WHAT YOU NEED TO DO:
Print the data verbatim. Leave every image out.

DATASET SECTION:

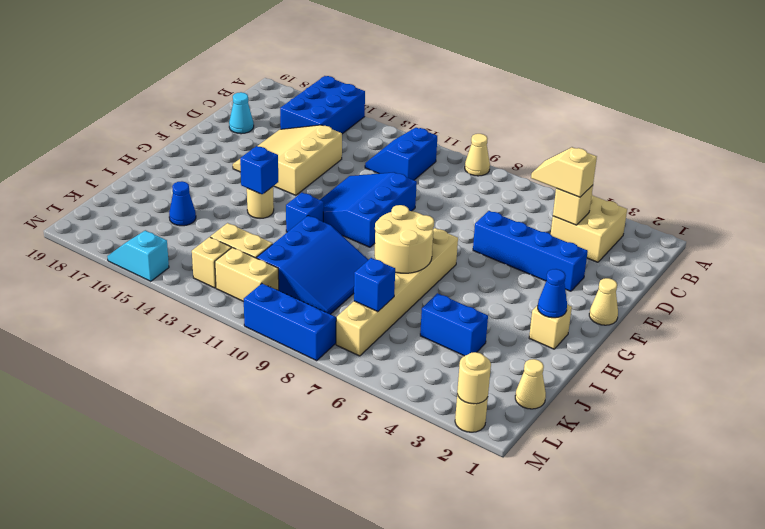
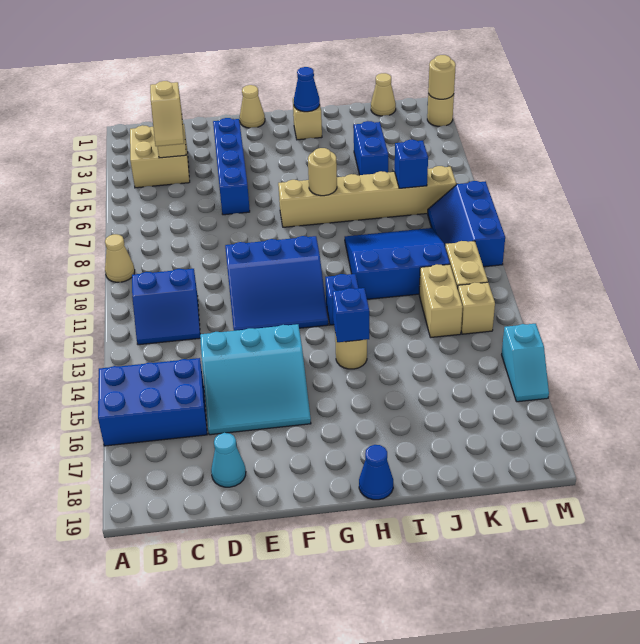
tan slope D14:F16 level 1 top 14 -> cyan slope D14:F16 level 1 top 14
tan round brick H7:I8 level 2 -> tan round brick H7 level 2
blue cone J16 level 1 -> blue cone H19 level 1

SOLUTION:
tan slope D14:F16 level 1 top 14 -> cyan slope D14:F16 level 1 top 14
tan round brick H7:I8 level 2 -> tan round brick H7 level 2
blue cone J16 level 1 -> blue cone H19 level 1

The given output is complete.